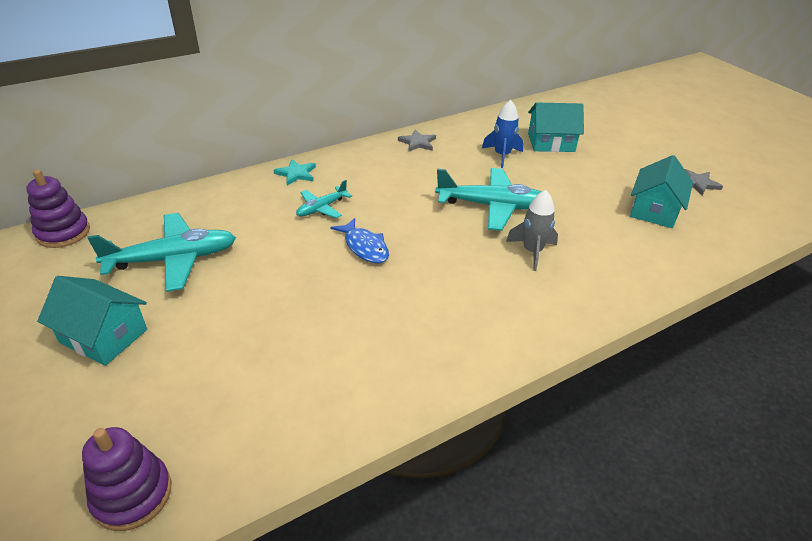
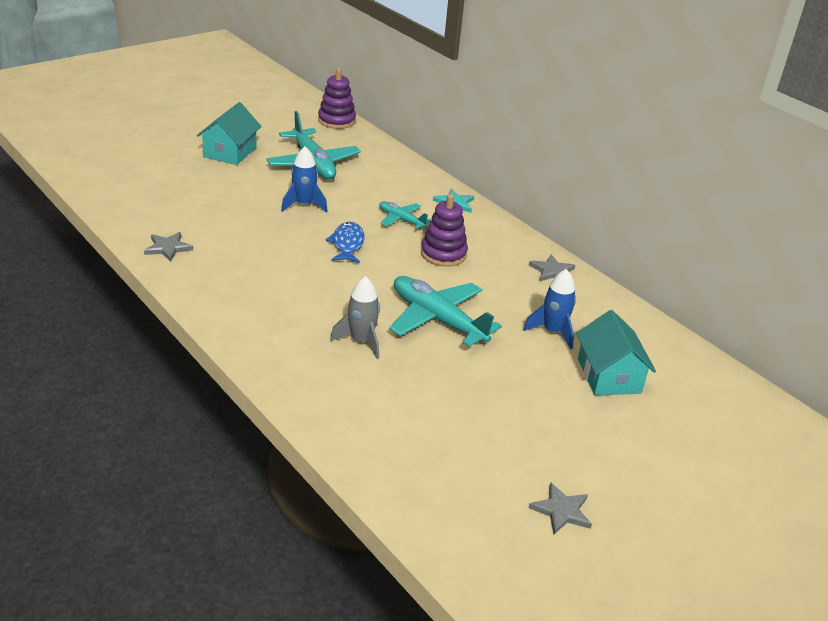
camera: 80 degrees right, 5 degrees down
(132, 495) = (105, 180): purple stacking toy -> purple stacking toy (443, 254)
(274, 273) = (304, 205): none -> blue rocket
(358, 400) = (168, 248): none -> grey star
(364, 247) = (347, 244): blue fish -> blue fish turned 135 degrees clockwise
(492, 206) = (437, 319): turquoise plane -> turquoise plane turned 135 degrees clockwise
(654, 210) = (473, 450): turquoise house -> none

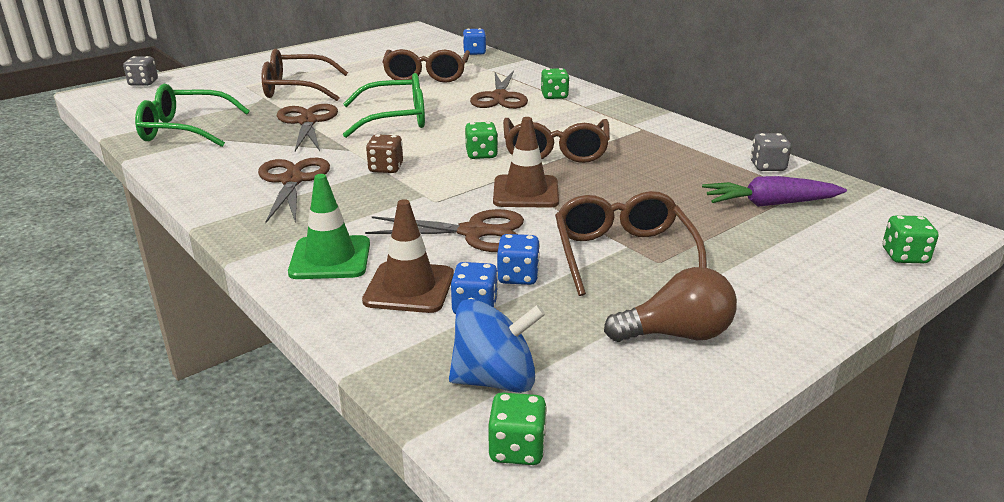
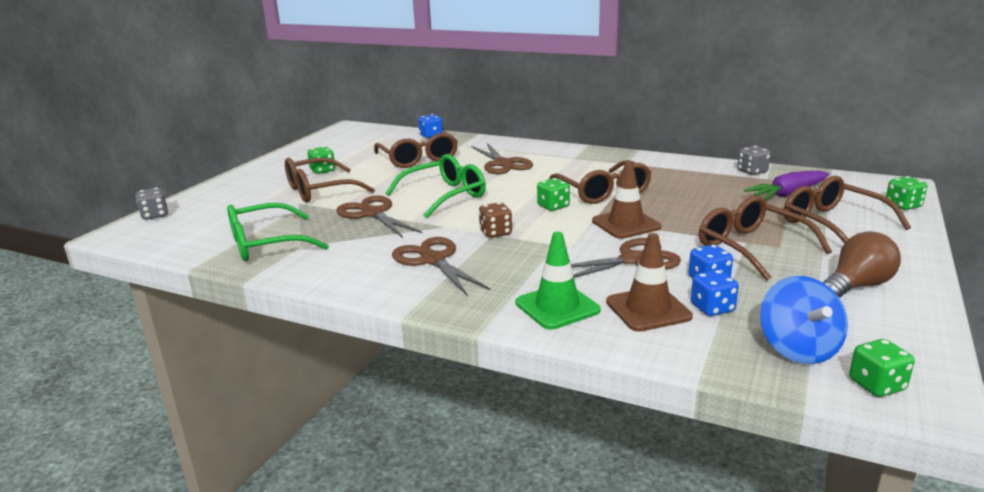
camera: 25 degrees left, 5 degrees down
(495, 380) = (798, 349): blue spinning top -> blue spinning top turned 120 degrees clockwise
(554, 96) = (542, 155): green dice -> green dice (322, 170)
(768, 253) = (832, 224): none -> brown glasses

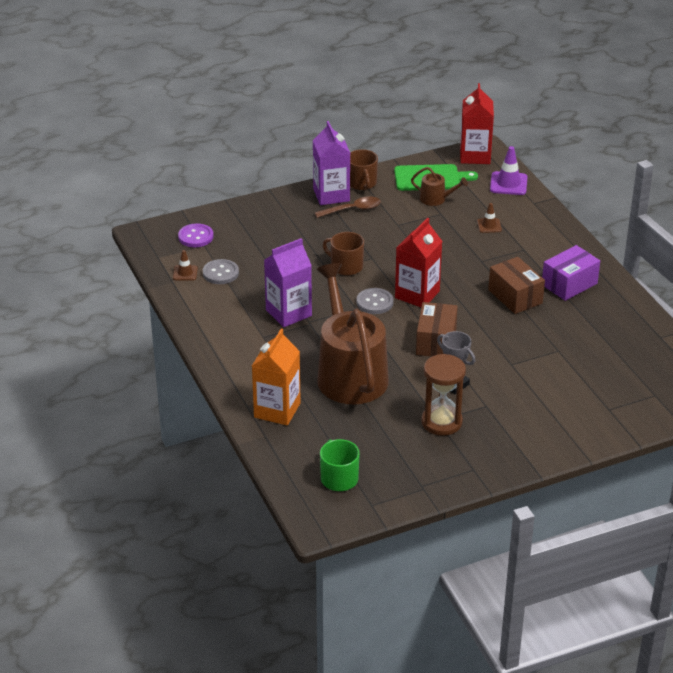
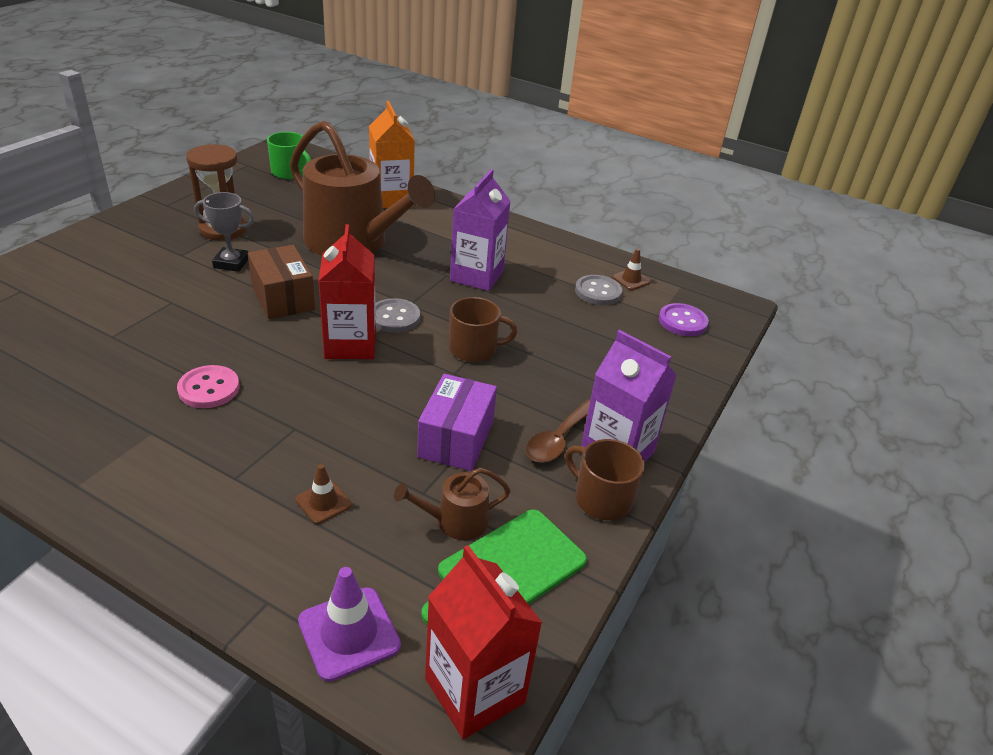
camera: 140 degrees right, 0 degrees up
(515, 296) = (209, 388): brown box -> pink button
(569, 284) = (126, 440): purple box -> purple box (456, 439)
++++++++++++++++++++
What is needed is an exact transcription of the lines from the one holding "camera: 25 degrees left, 5 degrees down" to the end of the data, with every picture left out.

camera: 25 degrees left, 5 degrees down
(495, 380) = (798, 349): blue spinning top -> blue spinning top turned 120 degrees clockwise
(554, 96) = (542, 155): green dice -> green dice (322, 170)
(768, 253) = (832, 224): none -> brown glasses

camera: 140 degrees right, 0 degrees up
(515, 296) = (209, 388): brown box -> pink button
(569, 284) = (126, 440): purple box -> purple box (456, 439)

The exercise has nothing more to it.